*** Block opens ***

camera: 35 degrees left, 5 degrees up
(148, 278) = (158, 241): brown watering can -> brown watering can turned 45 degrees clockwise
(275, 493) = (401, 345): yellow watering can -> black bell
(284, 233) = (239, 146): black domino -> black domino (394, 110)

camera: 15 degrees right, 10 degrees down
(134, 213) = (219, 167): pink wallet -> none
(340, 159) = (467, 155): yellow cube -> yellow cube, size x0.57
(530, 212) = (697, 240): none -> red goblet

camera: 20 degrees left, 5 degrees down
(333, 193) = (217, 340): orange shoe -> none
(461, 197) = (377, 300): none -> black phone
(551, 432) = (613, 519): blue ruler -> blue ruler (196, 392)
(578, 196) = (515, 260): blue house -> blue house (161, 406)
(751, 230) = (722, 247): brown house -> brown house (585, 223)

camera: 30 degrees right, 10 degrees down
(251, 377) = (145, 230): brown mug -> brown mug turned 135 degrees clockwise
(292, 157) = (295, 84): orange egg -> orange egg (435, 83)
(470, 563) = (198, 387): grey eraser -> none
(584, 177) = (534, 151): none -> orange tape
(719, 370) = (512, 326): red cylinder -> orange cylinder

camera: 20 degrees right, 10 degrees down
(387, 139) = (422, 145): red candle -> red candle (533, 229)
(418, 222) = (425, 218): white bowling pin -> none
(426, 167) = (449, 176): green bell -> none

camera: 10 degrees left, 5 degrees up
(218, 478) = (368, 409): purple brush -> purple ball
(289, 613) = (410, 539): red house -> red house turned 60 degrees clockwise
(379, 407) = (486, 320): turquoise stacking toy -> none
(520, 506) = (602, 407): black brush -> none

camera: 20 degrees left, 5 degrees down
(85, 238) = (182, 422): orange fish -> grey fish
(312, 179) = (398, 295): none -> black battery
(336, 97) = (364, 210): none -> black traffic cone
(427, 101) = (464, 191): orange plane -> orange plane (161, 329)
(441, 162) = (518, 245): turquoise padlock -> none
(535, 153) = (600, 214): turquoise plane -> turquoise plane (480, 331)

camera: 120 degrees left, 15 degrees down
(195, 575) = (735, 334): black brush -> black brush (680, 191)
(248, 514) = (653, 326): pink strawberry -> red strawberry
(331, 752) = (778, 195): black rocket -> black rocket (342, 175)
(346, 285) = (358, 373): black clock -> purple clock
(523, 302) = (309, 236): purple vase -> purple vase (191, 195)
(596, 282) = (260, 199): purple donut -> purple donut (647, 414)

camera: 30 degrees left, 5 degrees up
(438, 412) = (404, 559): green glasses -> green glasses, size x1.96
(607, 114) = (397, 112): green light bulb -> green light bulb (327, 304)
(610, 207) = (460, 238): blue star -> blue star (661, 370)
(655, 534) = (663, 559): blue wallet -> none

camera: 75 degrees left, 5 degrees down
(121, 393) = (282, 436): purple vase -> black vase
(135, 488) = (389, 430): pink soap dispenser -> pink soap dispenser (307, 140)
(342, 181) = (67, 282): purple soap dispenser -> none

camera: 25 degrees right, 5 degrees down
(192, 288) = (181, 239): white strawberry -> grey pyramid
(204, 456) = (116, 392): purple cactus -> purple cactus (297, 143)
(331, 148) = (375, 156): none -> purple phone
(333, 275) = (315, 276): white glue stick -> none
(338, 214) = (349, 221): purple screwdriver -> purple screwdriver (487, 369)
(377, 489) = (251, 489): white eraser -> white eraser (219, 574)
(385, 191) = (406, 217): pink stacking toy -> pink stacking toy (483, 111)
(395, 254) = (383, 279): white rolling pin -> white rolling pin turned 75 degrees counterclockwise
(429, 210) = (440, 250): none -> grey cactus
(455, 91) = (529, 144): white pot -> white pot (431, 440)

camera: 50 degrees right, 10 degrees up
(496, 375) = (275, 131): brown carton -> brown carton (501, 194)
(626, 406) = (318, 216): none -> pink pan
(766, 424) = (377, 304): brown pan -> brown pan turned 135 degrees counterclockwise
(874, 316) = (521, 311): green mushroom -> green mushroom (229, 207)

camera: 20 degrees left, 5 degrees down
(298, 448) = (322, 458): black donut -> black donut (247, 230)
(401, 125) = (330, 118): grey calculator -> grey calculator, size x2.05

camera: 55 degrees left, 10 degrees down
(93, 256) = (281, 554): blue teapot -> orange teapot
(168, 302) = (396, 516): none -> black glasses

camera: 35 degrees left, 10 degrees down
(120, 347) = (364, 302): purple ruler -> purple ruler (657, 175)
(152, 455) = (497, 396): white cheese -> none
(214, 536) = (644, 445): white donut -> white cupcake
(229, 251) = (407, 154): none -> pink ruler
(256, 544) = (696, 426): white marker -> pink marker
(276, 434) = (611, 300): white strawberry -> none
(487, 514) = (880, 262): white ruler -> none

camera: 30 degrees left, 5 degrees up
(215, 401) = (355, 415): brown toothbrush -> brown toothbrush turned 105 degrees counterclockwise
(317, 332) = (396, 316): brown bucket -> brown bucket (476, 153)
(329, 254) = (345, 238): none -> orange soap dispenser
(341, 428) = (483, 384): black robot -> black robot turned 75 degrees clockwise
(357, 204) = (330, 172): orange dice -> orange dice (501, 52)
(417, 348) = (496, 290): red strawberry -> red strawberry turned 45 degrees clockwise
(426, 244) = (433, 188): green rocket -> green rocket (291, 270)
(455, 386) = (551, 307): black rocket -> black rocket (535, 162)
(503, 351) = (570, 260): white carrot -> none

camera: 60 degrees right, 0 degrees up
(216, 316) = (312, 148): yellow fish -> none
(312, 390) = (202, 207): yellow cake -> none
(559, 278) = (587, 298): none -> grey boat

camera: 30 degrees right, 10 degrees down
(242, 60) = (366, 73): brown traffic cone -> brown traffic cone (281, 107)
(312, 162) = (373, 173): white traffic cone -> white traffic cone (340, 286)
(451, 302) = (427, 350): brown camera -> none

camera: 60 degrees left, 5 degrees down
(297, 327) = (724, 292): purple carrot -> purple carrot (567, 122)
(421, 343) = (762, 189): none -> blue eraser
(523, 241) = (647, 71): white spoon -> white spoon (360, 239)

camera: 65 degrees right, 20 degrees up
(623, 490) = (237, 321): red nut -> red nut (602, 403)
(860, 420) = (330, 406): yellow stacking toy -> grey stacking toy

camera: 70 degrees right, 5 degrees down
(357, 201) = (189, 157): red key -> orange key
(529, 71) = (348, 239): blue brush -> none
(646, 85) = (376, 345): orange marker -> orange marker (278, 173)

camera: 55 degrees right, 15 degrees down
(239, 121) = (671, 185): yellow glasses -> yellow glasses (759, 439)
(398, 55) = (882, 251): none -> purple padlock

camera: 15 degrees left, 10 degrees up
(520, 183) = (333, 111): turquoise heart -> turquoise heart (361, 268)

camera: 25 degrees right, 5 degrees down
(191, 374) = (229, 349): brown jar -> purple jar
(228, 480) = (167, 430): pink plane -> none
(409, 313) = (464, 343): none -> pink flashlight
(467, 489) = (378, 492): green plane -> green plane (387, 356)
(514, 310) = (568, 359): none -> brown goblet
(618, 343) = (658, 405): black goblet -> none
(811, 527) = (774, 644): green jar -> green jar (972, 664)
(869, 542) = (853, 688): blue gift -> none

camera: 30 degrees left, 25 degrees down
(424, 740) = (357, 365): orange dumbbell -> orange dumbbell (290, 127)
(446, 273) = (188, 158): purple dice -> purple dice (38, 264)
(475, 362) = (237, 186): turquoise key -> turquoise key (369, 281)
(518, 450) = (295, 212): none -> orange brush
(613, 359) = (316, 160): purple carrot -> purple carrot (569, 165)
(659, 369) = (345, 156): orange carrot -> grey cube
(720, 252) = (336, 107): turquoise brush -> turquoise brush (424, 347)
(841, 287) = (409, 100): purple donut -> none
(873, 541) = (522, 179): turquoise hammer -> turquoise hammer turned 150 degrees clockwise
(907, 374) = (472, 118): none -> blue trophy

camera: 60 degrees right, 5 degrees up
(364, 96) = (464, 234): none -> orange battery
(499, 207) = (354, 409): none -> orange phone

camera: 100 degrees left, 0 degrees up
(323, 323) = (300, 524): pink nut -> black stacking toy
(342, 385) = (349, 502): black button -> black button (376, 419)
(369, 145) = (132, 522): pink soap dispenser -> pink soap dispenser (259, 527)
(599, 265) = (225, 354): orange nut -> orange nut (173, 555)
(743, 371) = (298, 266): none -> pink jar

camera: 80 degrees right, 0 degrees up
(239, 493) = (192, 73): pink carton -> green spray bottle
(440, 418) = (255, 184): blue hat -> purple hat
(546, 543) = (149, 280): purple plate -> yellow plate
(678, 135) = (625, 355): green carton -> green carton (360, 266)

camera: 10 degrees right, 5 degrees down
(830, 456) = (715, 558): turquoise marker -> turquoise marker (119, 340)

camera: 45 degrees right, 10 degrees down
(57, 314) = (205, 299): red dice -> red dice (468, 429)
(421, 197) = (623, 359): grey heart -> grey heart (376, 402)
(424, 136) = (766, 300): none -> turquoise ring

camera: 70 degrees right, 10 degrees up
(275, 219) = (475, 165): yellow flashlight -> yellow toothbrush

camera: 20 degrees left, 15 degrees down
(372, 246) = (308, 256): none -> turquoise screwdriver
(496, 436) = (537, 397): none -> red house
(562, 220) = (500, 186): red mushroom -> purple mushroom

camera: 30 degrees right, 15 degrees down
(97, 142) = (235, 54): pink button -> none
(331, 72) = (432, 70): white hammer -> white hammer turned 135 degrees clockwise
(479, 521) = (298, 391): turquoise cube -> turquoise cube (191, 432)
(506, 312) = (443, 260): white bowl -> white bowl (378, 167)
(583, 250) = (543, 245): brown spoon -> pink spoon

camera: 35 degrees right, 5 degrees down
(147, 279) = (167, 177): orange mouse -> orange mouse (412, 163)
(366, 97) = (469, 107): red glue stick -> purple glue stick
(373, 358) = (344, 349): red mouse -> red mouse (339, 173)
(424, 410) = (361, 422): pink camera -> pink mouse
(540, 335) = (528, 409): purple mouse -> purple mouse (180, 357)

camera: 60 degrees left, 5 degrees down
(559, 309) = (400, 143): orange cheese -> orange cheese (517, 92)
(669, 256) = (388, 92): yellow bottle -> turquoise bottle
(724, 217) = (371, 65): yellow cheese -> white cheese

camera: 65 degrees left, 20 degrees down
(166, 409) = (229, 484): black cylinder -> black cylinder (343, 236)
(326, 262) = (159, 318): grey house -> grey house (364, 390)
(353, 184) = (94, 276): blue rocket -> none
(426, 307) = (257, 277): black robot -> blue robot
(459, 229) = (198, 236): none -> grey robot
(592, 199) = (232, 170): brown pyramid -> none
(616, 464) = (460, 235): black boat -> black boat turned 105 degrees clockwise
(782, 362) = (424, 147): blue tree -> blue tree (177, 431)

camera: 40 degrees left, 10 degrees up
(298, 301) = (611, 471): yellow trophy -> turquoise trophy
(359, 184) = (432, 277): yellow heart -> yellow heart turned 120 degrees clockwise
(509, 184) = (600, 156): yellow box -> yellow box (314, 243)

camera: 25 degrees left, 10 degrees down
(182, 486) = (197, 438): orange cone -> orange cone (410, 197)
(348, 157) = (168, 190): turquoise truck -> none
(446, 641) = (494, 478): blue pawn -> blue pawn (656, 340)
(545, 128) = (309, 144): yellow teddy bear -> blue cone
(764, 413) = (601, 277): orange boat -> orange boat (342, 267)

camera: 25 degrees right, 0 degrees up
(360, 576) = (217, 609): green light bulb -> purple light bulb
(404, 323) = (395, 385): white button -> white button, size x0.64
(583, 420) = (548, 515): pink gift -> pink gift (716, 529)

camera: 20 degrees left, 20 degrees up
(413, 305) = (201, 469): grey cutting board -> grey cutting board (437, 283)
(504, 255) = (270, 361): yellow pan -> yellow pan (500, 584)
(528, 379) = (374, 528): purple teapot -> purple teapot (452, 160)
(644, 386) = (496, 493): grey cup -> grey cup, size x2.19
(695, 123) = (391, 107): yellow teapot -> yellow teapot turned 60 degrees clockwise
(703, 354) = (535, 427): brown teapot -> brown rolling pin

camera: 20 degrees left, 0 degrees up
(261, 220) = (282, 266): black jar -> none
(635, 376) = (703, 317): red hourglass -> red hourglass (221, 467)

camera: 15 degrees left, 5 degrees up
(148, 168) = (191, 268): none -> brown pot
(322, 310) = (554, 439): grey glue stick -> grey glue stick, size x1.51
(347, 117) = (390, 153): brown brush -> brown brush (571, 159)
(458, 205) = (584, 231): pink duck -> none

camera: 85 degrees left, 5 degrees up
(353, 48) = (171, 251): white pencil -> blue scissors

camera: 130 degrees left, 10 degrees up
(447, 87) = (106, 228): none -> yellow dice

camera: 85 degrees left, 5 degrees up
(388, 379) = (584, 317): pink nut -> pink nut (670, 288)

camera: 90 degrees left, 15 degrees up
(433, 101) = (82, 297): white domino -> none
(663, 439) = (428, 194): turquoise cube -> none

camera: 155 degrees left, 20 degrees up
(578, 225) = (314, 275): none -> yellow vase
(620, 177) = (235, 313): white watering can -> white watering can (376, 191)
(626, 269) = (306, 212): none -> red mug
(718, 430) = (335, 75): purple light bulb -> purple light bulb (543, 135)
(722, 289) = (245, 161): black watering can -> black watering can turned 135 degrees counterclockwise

*** Block closes ***

**WORK REQUIRED**
Give back, exactly as written, the stretch from the line with "(331, 148) = (375, 156): none -> purple phone" through the line with "(377, 489) = (251, 489): white", and no other lines from the records above.

**TASK SOLUTION**
(331, 148) = (375, 156): none -> purple phone
(333, 275) = (315, 276): white glue stick -> none
(338, 214) = (349, 221): purple screwdriver -> purple screwdriver (487, 369)
(377, 489) = (251, 489): white eraser -> white eraser (219, 574)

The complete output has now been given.